- [Collected data]
※

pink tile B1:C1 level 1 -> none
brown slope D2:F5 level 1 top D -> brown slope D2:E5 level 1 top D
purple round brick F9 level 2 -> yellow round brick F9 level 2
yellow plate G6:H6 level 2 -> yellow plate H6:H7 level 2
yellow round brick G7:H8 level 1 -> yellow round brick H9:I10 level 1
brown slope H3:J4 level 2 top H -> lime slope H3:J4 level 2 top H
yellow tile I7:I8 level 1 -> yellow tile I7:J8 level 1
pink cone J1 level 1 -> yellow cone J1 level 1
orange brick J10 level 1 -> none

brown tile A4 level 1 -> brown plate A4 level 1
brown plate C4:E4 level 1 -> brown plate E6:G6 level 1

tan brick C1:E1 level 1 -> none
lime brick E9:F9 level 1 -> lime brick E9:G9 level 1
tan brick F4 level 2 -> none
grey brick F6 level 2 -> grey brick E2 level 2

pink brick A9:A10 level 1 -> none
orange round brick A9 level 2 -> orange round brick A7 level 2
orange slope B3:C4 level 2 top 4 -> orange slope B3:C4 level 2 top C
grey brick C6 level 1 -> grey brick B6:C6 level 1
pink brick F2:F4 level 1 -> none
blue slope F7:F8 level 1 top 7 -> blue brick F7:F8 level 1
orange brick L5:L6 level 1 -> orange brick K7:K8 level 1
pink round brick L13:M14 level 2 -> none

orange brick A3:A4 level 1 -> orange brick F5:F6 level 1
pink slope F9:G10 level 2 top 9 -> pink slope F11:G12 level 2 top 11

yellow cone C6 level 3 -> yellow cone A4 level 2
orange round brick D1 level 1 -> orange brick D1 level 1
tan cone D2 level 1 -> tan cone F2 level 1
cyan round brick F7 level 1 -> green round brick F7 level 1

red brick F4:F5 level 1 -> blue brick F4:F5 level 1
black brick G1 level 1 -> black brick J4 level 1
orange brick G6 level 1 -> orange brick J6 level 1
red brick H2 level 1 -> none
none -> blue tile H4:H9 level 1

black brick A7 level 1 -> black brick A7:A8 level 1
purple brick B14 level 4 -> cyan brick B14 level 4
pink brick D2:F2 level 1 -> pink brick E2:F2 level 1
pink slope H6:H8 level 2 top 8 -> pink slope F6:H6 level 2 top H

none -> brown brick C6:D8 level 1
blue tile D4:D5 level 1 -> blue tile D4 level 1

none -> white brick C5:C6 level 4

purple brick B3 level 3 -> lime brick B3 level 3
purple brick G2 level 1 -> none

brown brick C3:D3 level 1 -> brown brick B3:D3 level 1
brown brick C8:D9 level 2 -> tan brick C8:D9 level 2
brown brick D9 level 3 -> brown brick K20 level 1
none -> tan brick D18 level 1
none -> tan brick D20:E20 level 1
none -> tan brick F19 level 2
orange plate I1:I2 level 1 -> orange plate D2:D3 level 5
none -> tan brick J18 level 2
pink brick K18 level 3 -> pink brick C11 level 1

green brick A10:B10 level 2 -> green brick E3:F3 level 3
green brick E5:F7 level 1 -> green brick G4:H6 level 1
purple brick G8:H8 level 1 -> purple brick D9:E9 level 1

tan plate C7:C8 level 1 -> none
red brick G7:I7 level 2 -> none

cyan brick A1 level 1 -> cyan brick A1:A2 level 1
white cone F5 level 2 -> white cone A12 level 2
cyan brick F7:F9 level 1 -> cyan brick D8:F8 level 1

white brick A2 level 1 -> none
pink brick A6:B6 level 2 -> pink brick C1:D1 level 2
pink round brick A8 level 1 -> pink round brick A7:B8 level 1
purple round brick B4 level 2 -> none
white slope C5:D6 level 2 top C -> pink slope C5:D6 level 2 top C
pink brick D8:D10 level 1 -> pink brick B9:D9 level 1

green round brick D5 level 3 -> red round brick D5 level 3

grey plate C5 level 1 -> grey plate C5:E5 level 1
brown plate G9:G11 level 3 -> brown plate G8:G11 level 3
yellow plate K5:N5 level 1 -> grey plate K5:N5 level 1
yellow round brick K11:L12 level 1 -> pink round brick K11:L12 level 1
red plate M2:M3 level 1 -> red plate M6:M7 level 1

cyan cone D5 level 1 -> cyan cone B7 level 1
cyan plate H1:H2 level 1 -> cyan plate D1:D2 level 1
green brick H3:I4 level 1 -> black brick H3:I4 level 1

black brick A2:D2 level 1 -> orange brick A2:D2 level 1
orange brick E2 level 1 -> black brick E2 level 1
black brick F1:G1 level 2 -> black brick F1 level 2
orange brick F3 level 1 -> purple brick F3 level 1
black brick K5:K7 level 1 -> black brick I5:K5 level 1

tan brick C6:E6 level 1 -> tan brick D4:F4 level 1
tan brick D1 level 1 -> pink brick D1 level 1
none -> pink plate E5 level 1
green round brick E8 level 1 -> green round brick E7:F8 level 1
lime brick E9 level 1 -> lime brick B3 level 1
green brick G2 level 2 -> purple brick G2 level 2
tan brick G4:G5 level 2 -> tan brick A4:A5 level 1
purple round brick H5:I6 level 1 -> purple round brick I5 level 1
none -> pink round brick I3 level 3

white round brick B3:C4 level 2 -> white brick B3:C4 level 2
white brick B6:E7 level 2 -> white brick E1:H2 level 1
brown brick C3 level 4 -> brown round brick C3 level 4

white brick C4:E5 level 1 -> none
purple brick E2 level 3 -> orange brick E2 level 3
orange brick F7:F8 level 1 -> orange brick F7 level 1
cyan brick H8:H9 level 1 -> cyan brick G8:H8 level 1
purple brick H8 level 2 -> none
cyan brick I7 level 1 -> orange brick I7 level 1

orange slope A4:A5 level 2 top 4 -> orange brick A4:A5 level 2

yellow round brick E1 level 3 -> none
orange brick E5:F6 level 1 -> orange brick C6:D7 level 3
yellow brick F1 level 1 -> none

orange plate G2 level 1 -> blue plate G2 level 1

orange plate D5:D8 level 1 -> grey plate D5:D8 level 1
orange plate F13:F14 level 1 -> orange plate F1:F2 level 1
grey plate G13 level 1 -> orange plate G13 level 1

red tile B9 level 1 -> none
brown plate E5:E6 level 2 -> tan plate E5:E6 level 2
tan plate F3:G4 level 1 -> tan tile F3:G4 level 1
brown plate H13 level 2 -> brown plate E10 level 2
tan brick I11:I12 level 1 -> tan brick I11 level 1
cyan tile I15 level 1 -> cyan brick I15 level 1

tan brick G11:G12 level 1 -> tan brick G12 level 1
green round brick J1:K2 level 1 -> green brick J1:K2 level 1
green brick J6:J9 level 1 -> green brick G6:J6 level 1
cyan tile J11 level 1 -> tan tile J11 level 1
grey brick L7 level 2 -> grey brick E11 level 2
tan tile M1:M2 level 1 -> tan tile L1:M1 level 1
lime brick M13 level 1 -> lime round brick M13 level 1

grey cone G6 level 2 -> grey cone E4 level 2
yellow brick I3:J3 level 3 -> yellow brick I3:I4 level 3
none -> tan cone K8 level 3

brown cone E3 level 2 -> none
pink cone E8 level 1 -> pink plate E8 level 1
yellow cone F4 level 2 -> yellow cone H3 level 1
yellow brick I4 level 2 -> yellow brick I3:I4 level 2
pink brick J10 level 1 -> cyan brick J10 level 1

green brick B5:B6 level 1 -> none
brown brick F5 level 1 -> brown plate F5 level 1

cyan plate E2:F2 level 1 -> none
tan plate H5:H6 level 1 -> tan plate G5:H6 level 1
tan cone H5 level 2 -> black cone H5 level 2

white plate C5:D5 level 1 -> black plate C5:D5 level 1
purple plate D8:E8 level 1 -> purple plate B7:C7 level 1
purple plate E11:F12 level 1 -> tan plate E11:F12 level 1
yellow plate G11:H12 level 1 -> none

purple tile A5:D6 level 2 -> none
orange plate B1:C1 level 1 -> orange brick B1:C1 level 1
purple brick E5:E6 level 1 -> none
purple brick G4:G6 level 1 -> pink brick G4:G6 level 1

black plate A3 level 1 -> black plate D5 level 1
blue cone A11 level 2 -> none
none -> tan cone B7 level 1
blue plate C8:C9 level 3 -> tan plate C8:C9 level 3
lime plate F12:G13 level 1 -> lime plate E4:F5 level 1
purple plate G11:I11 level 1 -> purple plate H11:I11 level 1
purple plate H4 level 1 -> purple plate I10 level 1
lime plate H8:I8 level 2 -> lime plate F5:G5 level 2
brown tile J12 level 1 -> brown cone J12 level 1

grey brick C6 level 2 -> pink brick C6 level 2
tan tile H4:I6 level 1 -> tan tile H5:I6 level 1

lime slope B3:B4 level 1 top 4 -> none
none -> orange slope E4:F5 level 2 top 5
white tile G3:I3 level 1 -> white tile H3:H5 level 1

※

- [Task prompt] Of all the entries above, retype exactly the lines from the line with "lime brick E9:F9" to the line with "pink slope F9:G10", both included, and no others.

- [Expected answer]
lime brick E9:F9 level 1 -> lime brick E9:G9 level 1
tan brick F4 level 2 -> none
grey brick F6 level 2 -> grey brick E2 level 2

pink brick A9:A10 level 1 -> none
orange round brick A9 level 2 -> orange round brick A7 level 2
orange slope B3:C4 level 2 top 4 -> orange slope B3:C4 level 2 top C
grey brick C6 level 1 -> grey brick B6:C6 level 1
pink brick F2:F4 level 1 -> none
blue slope F7:F8 level 1 top 7 -> blue brick F7:F8 level 1
orange brick L5:L6 level 1 -> orange brick K7:K8 level 1
pink round brick L13:M14 level 2 -> none

orange brick A3:A4 level 1 -> orange brick F5:F6 level 1
pink slope F9:G10 level 2 top 9 -> pink slope F11:G12 level 2 top 11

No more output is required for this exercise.